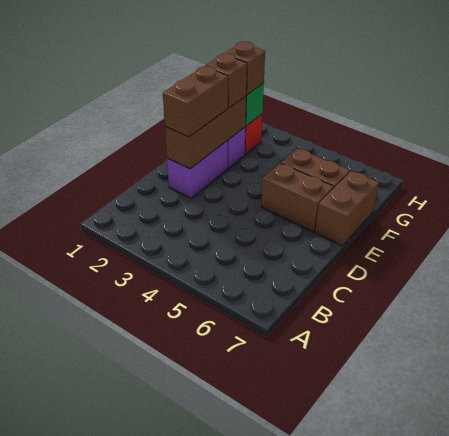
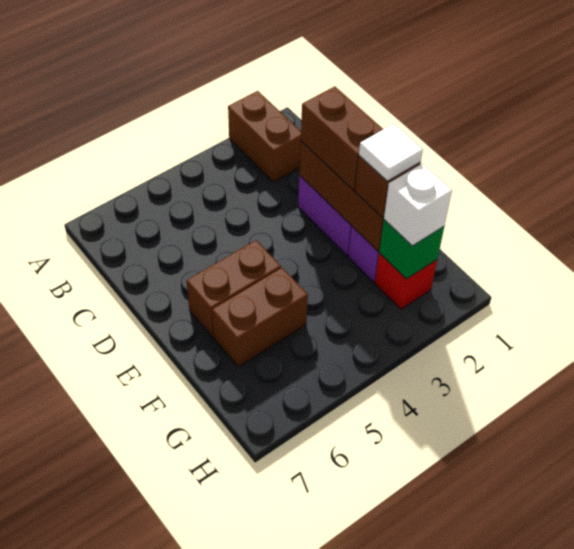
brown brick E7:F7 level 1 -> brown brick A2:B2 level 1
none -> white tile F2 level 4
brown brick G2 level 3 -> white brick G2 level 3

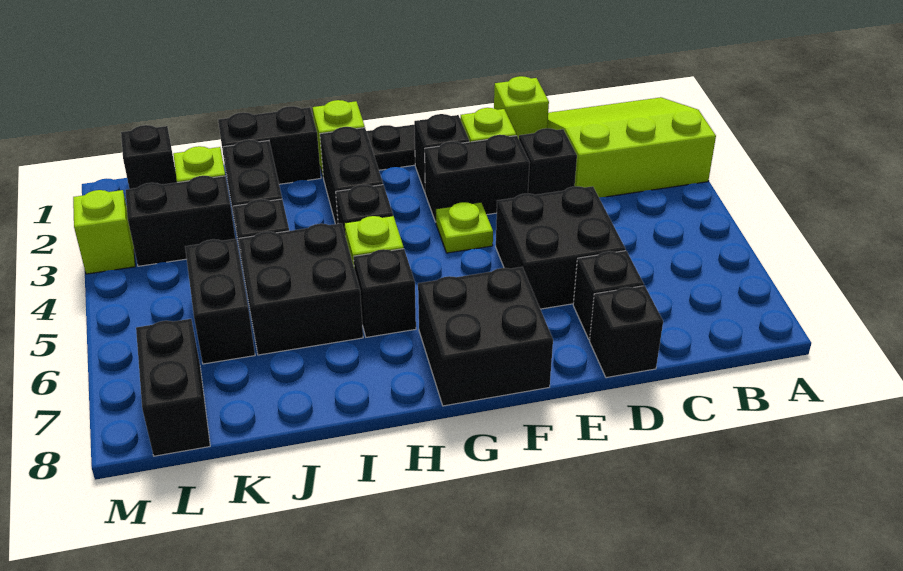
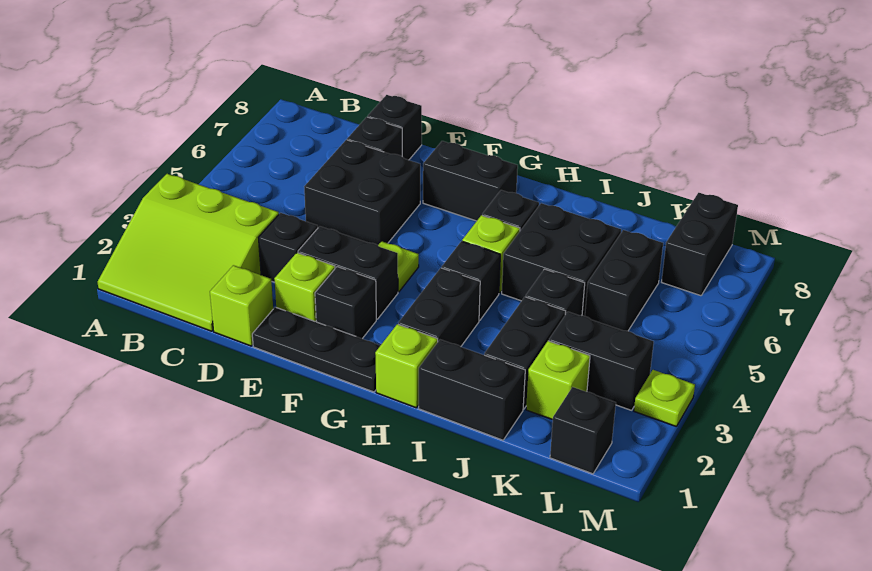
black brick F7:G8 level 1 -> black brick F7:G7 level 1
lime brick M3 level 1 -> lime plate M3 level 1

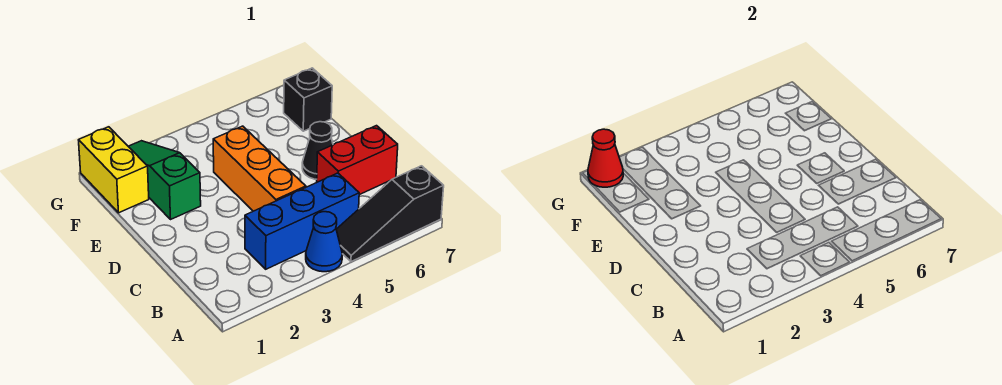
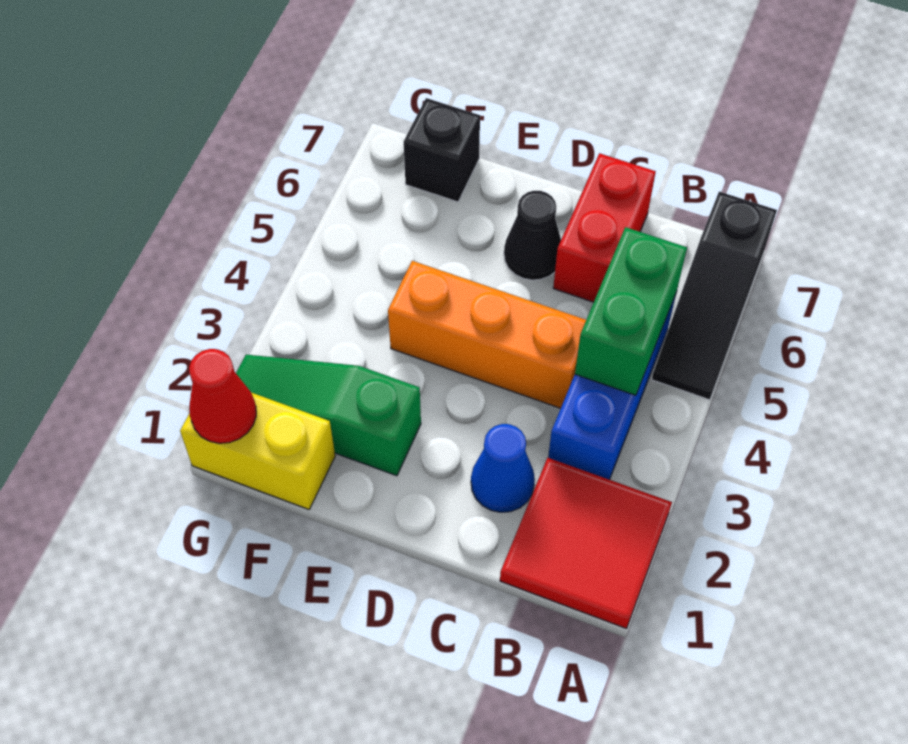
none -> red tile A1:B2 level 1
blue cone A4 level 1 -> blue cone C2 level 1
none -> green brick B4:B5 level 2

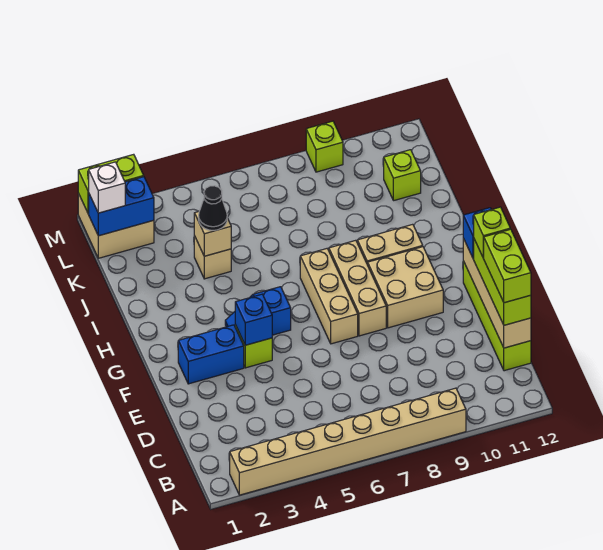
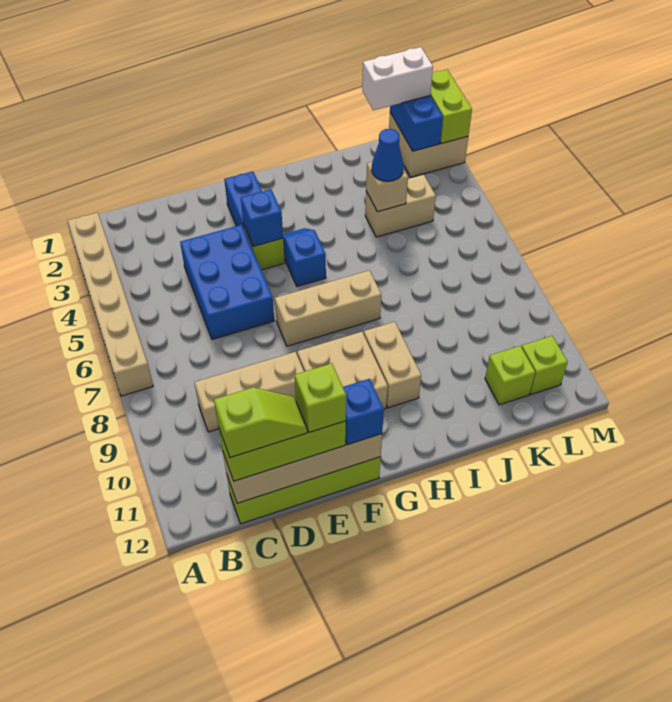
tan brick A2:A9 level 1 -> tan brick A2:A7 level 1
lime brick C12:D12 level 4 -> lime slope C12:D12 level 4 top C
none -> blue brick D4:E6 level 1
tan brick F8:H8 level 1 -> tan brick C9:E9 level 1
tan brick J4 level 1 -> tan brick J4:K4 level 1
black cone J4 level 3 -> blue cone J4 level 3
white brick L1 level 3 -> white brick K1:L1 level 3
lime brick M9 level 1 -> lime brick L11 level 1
= = = = =
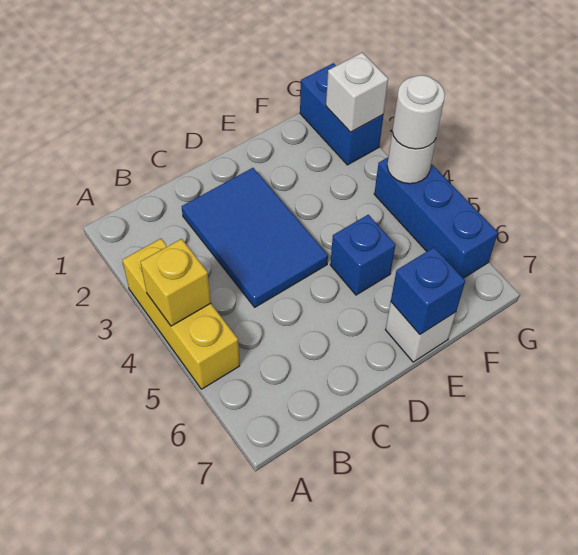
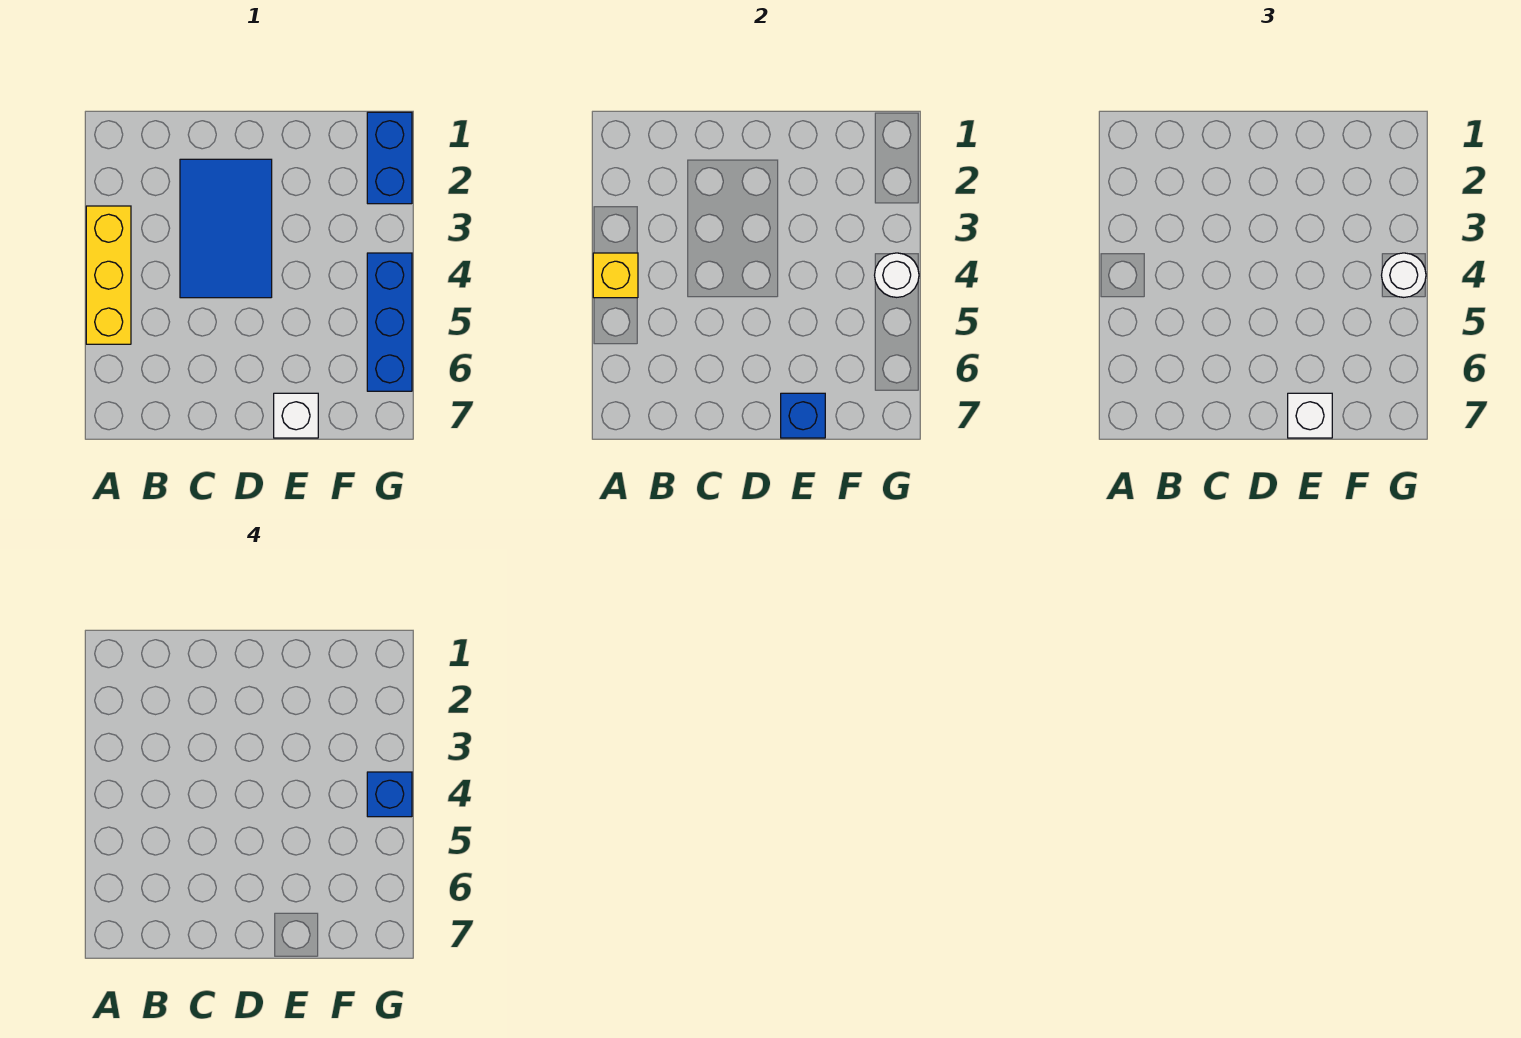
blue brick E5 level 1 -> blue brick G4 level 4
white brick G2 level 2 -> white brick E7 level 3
= = = = =
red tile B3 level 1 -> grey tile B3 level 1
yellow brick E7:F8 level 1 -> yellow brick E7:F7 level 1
= = = = =
■ **What the task asks**
Extract all lines of the records above that include "white".

■ **Response**
none -> white tile F2 level 4
brown brick G2 level 3 -> white brick G2 level 3
white brick L1 level 3 -> white brick K1:L1 level 3
white brick G2 level 2 -> white brick E7 level 3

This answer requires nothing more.